Input records ->
● ● ● ● ●

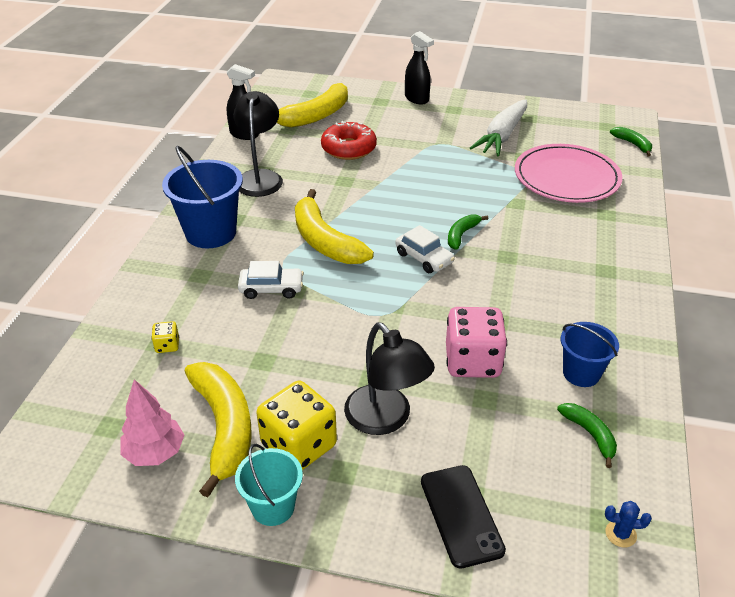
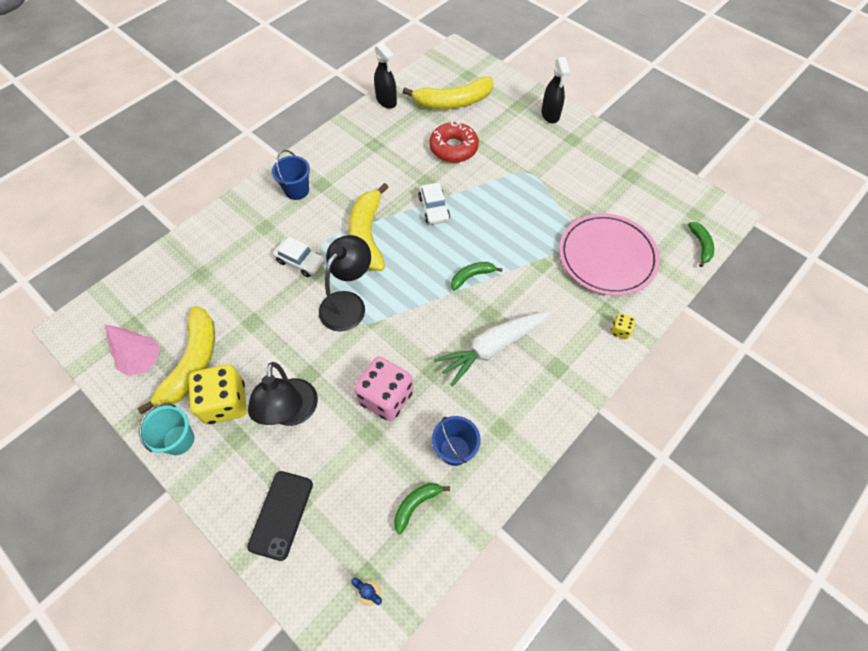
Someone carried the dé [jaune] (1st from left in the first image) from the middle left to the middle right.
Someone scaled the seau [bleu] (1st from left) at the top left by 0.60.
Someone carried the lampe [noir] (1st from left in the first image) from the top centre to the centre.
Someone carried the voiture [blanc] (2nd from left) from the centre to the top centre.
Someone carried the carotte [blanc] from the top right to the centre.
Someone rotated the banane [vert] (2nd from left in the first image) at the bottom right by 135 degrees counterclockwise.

● ● ● ● ●

Of the lines in the data, report each one containing the string "image".

Result for this task ->
Someone carried the dé [jaune] (1st from left in the first image) from the middle left to the middle right.
Someone carried the lampe [noir] (1st from left in the first image) from the top centre to the centre.
Someone rotated the banane [vert] (2nd from left in the first image) at the bottom right by 135 degrees counterclockwise.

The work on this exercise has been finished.